— WHAT THE TASK ASKS —
Where a line of the material contains the string "added", copy that line.

— STORED DATA —
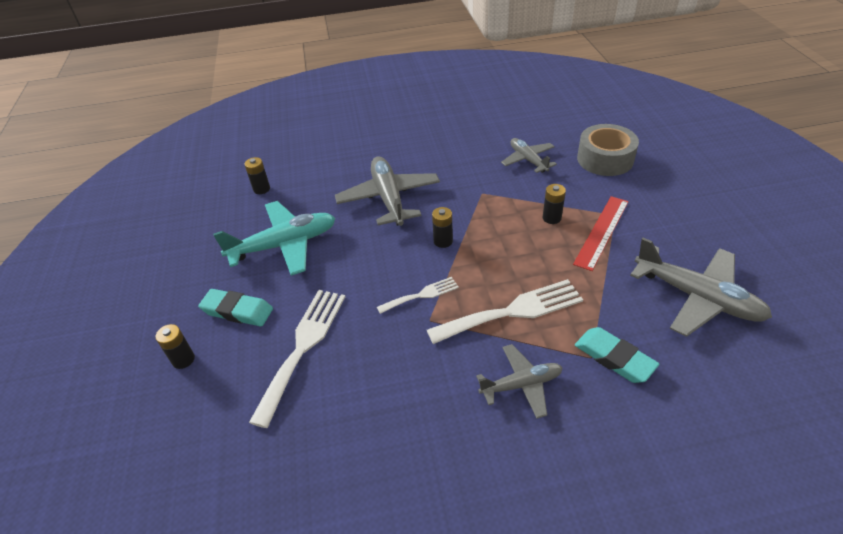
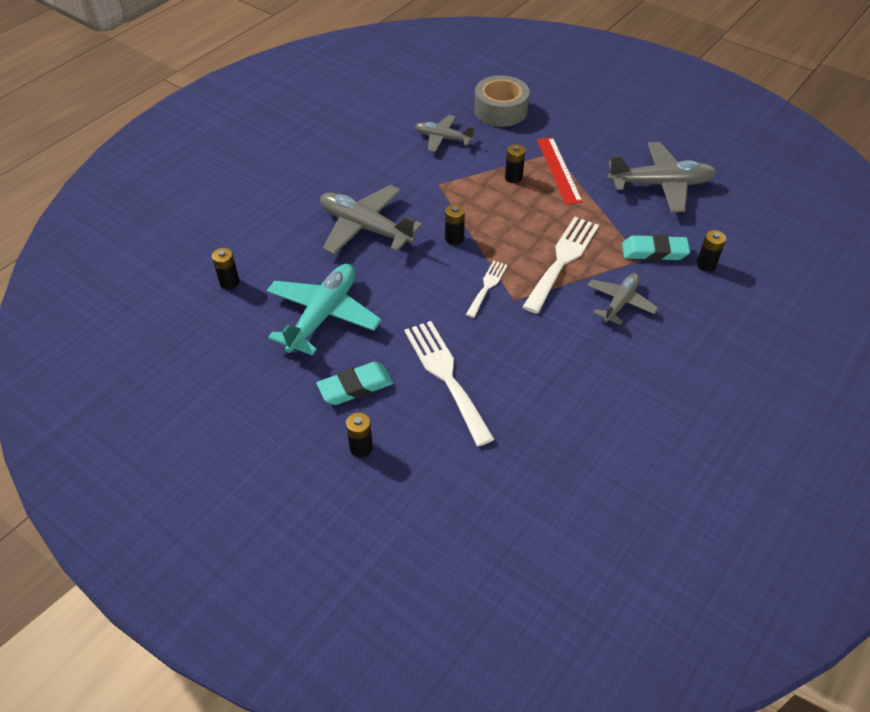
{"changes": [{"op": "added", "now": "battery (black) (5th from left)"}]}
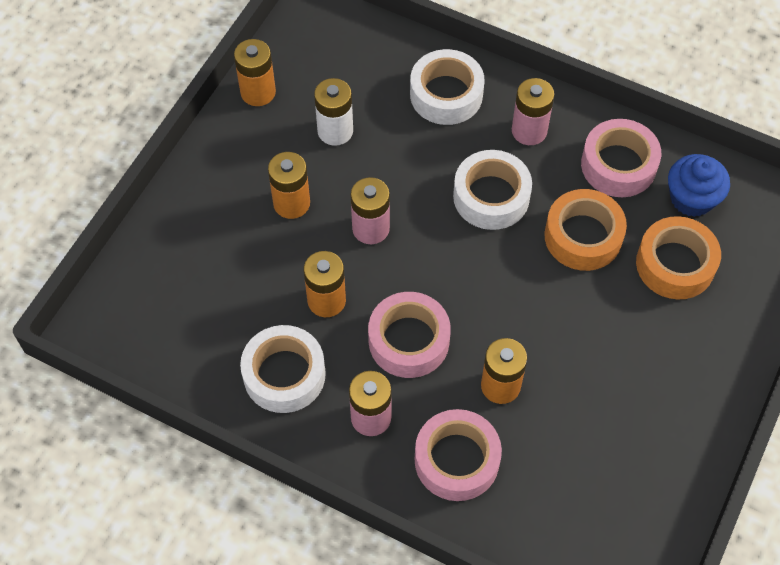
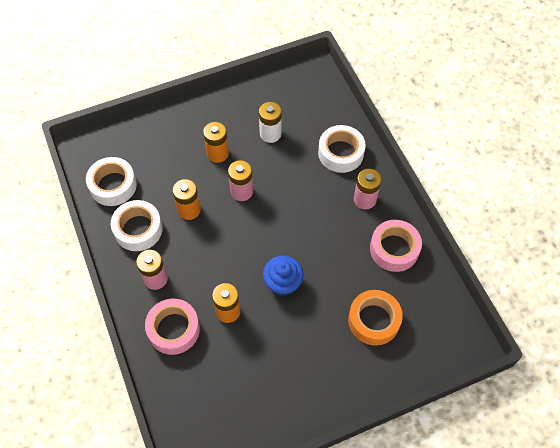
{"changes": [{"op": "removed", "was": "battery (orange) (1st from left)"}, {"op": "removed", "was": "tape (pink) (1st from left)"}, {"op": "moved", "was": "tape (white) (3rd from left in the first image)", "now": "tape (white) (1st from left)"}, {"op": "removed", "was": "tape (orange) (1st from left)"}, {"op": "moved", "was": "cupcake (blue)"}]}
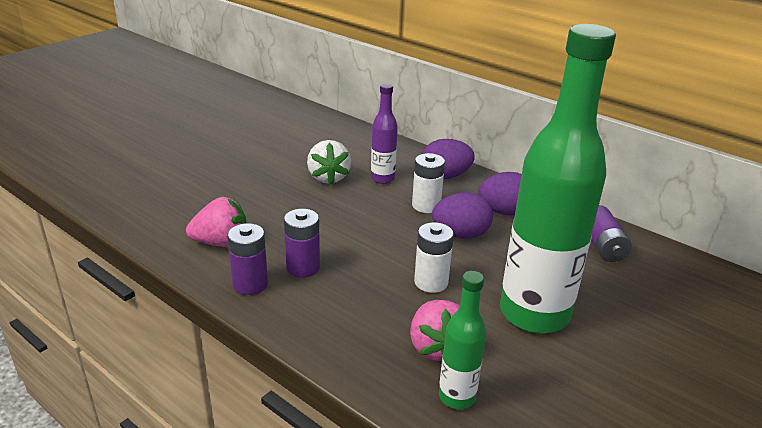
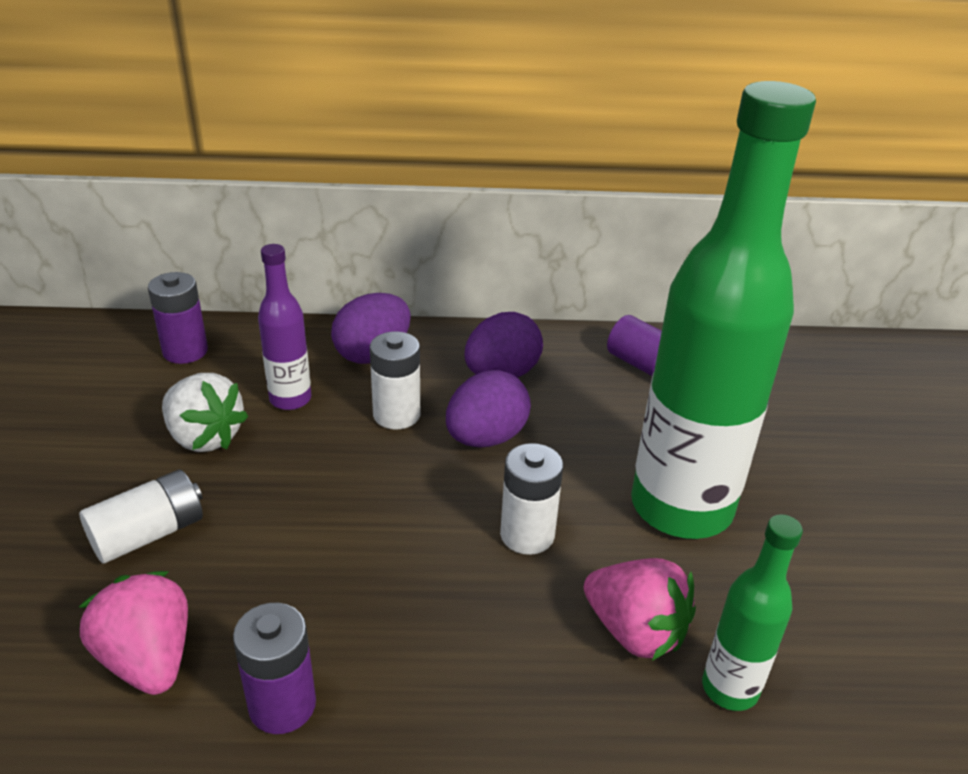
{"changes": [{"op": "turned", "was": "strawberry (pink) (1st from left)", "clockwise": -75}, {"op": "moved", "was": "battery (purple) (2nd from left in the first image)", "now": "battery (purple) (1st from left)"}, {"op": "added", "now": "battery (white) (1st from left)"}]}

— RESULT FOR THIS EXERCISE —
{"changes": [{"op": "added", "now": "battery (black) (5th from left)"}]}
{"changes": [{"op": "turned", "was": "strawberry (pink) (1st from left)", "clockwise": -75}, {"op": "moved", "was": "battery (purple) (2nd from left in the first image)", "now": "battery (purple) (1st from left)"}, {"op": "added", "now": "battery (white) (1st from left)"}]}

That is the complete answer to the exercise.